--- DATASET ---
-- Opening Marker --

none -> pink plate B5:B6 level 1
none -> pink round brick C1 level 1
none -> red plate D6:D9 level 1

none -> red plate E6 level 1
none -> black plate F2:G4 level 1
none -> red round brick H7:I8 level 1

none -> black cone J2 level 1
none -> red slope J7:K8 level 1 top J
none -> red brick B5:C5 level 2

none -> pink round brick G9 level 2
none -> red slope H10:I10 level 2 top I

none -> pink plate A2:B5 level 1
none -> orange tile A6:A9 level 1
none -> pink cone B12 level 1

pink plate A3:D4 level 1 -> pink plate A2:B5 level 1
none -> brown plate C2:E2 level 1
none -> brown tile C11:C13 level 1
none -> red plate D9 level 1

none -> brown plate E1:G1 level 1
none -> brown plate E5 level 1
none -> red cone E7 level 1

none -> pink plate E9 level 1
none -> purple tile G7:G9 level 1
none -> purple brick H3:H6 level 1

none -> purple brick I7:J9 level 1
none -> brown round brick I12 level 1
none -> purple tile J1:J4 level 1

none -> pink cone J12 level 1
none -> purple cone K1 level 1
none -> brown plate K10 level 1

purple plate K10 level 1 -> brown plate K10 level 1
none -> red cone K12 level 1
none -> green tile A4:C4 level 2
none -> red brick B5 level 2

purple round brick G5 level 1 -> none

-- Closing Marker --

--- WORK TASK ---
Scan the material for the string "brown". Copy each line where it appears.

--- REPLY ---
none -> brown plate C2:E2 level 1
none -> brown tile C11:C13 level 1
none -> brown plate E1:G1 level 1
none -> brown plate E5 level 1
none -> brown round brick I12 level 1
none -> brown plate K10 level 1
purple plate K10 level 1 -> brown plate K10 level 1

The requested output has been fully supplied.